#### What this task involves:
Read the data below line by line and copy each one with "toothbrush" in it.

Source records
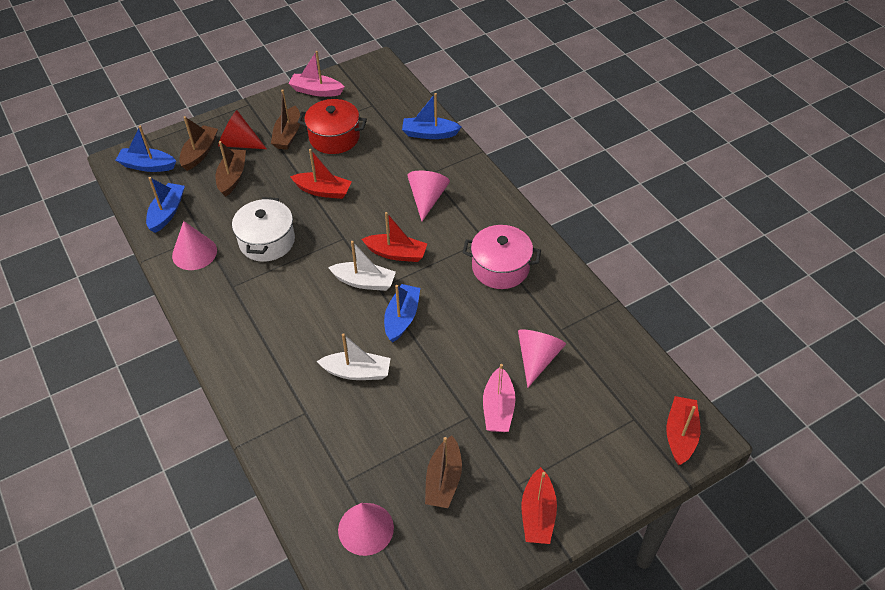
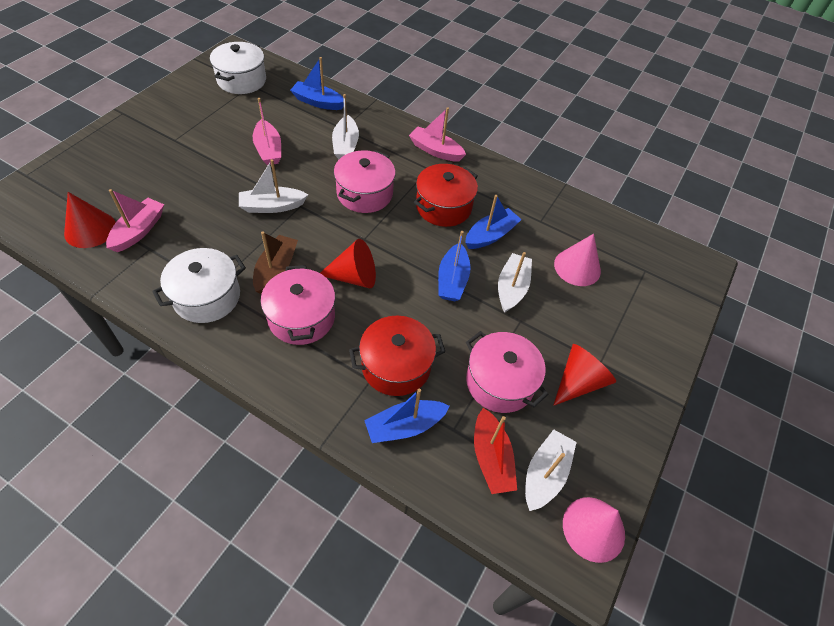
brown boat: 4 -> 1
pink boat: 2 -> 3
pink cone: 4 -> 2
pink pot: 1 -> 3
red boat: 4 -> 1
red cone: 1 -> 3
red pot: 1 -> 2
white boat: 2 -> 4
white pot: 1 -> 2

...

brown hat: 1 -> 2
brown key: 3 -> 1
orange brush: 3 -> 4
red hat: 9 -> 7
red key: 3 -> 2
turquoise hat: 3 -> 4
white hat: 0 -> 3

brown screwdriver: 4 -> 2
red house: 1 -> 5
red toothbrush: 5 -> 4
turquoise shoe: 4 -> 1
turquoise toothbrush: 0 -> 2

#### Response:
red toothbrush: 5 -> 4
turquoise toothbrush: 0 -> 2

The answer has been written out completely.